<<<<

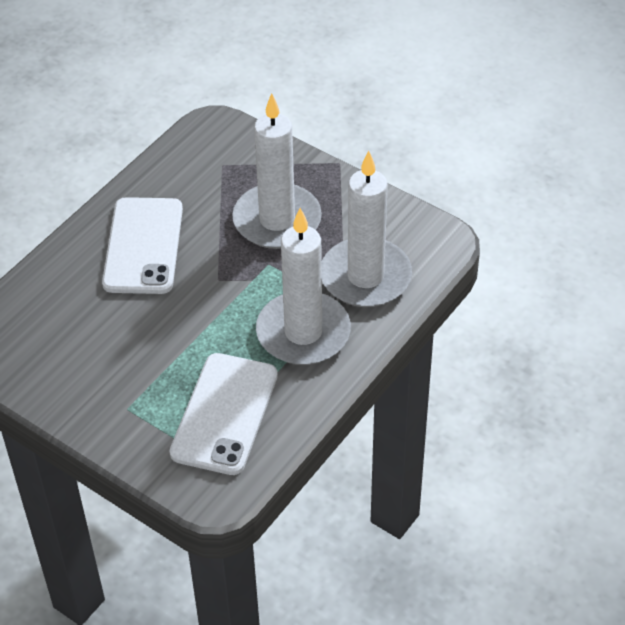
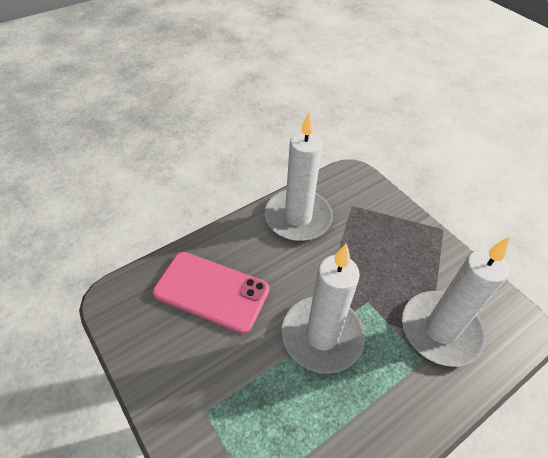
pink phone: 0 -> 1
white phone: 2 -> 0

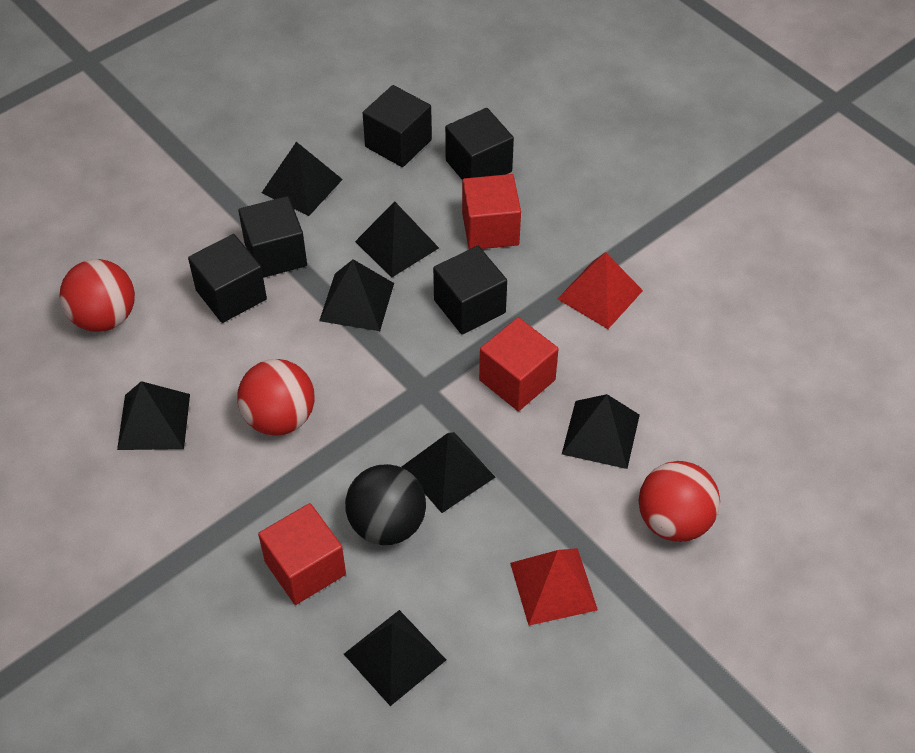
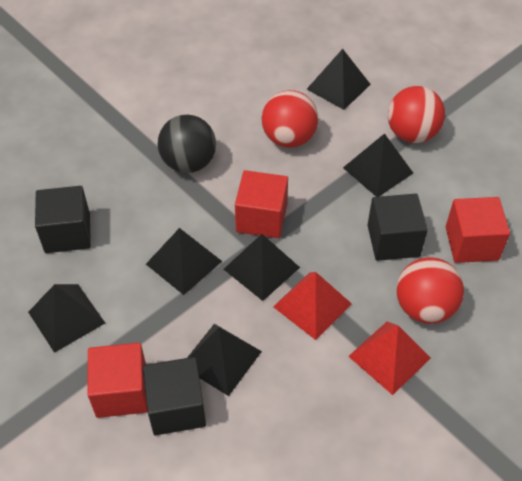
black cube: 5 -> 3
black pyramid: 7 -> 6

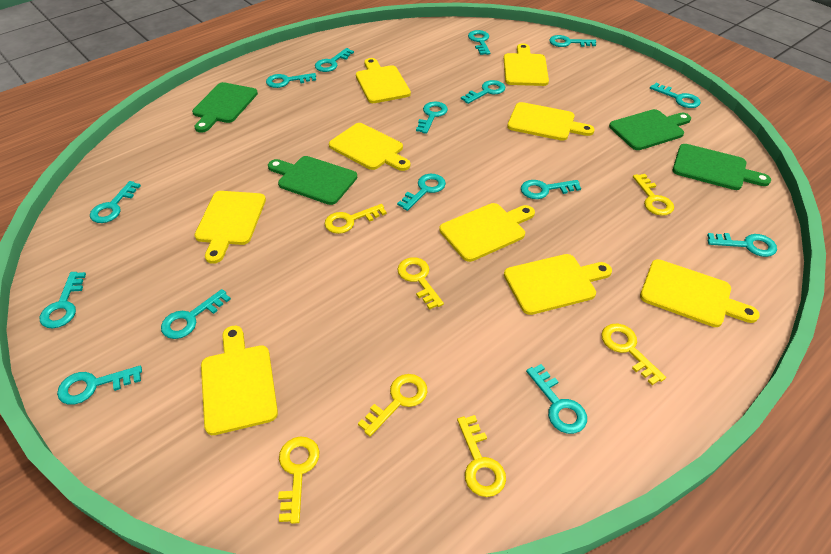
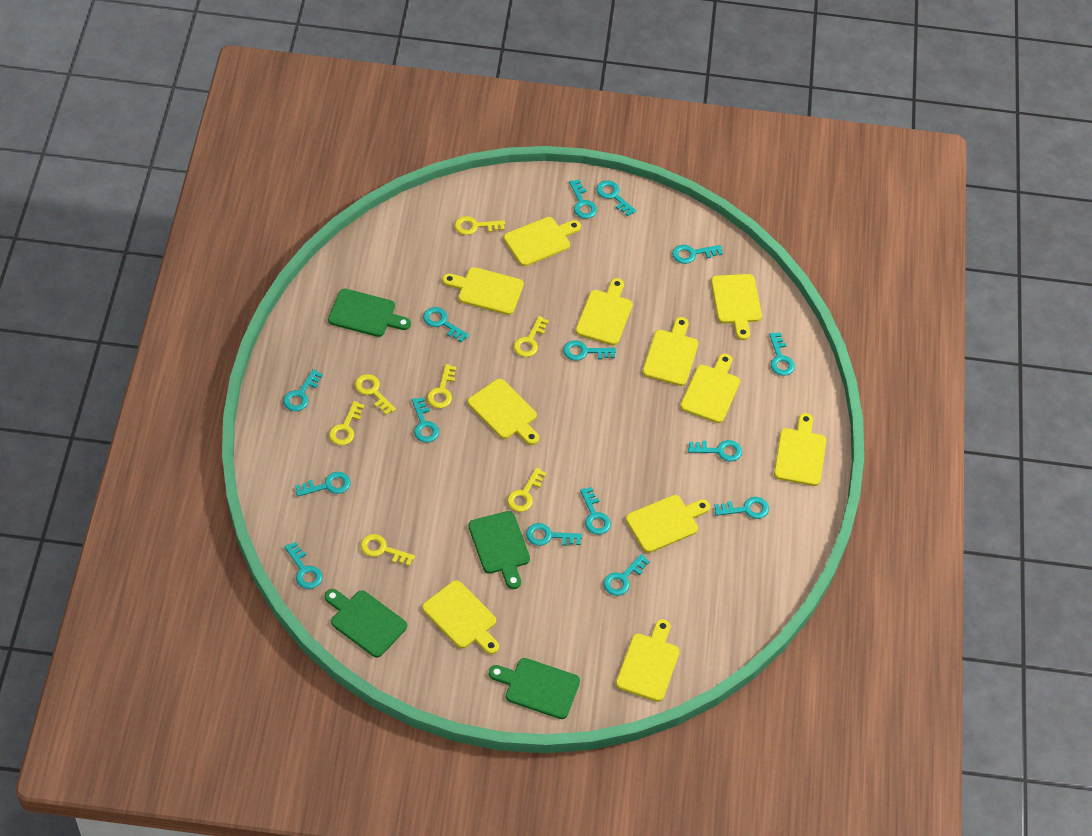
yellow cutting board: 9 -> 11

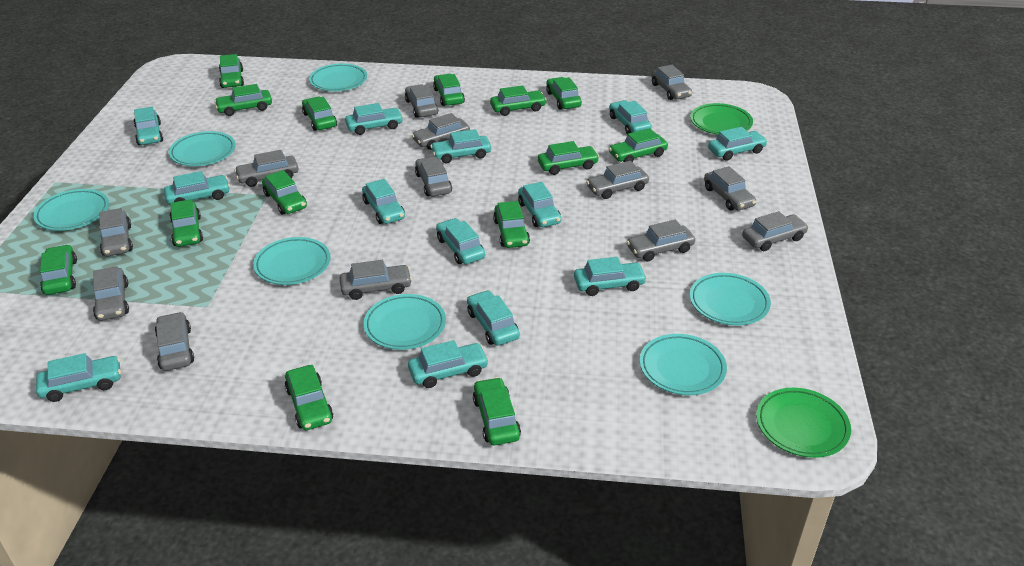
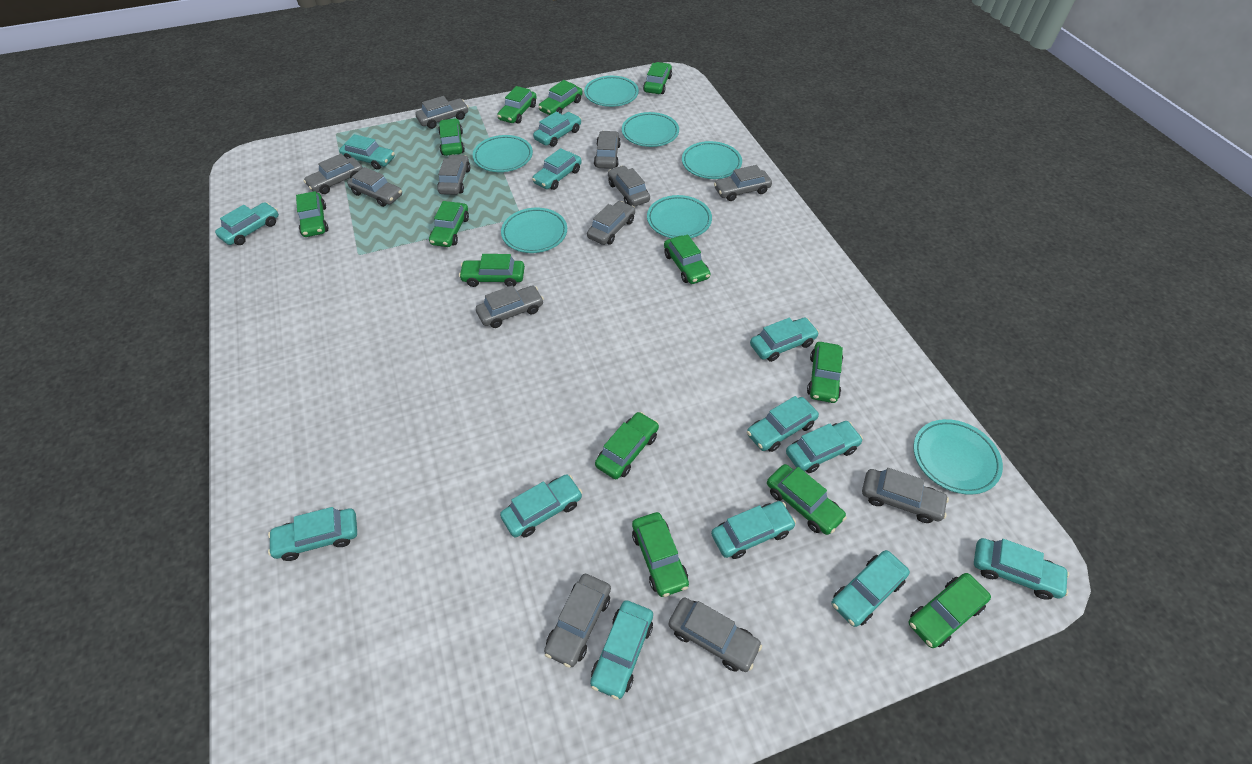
green car: 14 -> 13
green plate: 2 -> 0
grey car: 13 -> 12

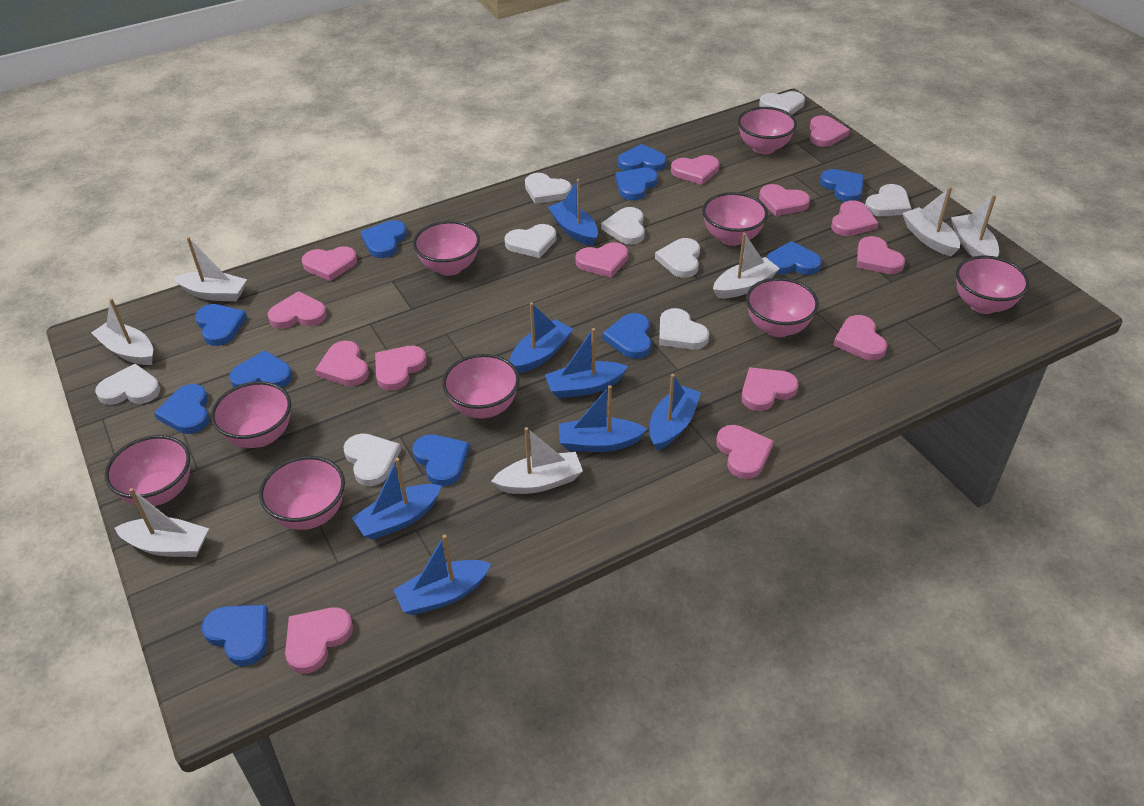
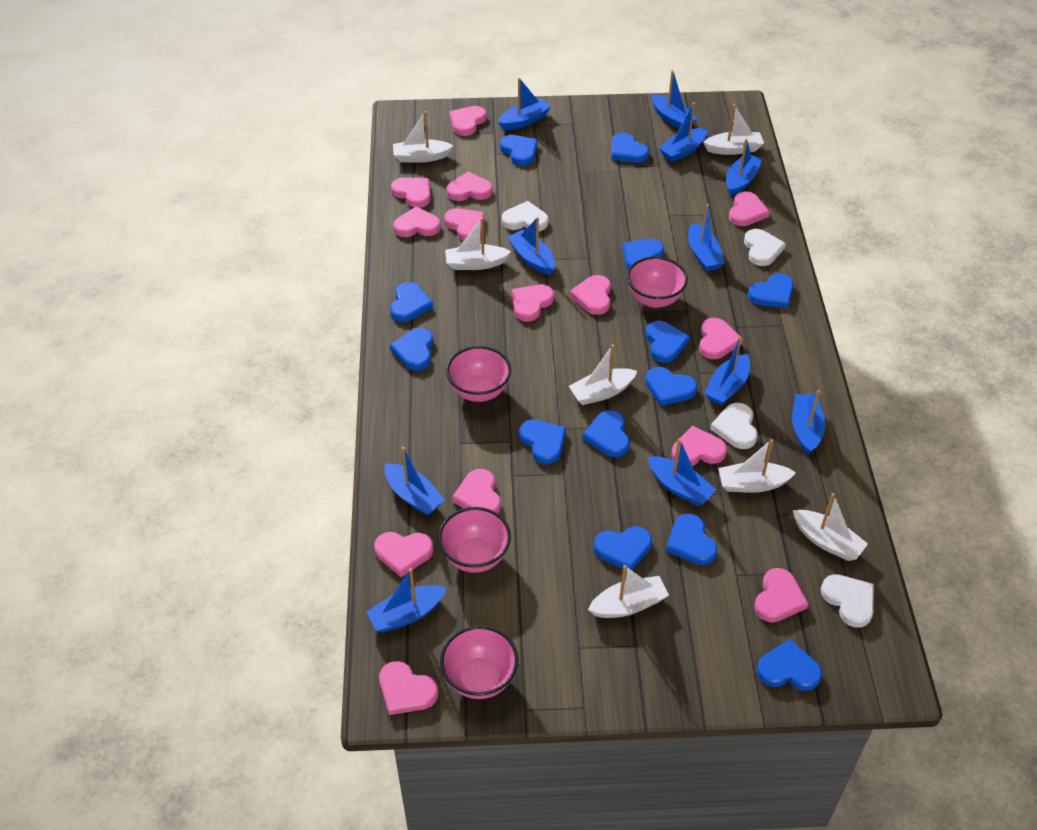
blue boat: 7 -> 11
blue heart: 11 -> 13
pink bowl: 9 -> 4
white heart: 9 -> 4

>>>>

• **What the exercise asks**:
Would you copy out every entry above word for word, without the pictures?

• **Answer to the exercise**:
pink phone: 0 -> 1
white phone: 2 -> 0

black cube: 5 -> 3
black pyramid: 7 -> 6

yellow cutting board: 9 -> 11

green car: 14 -> 13
green plate: 2 -> 0
grey car: 13 -> 12

blue boat: 7 -> 11
blue heart: 11 -> 13
pink bowl: 9 -> 4
white heart: 9 -> 4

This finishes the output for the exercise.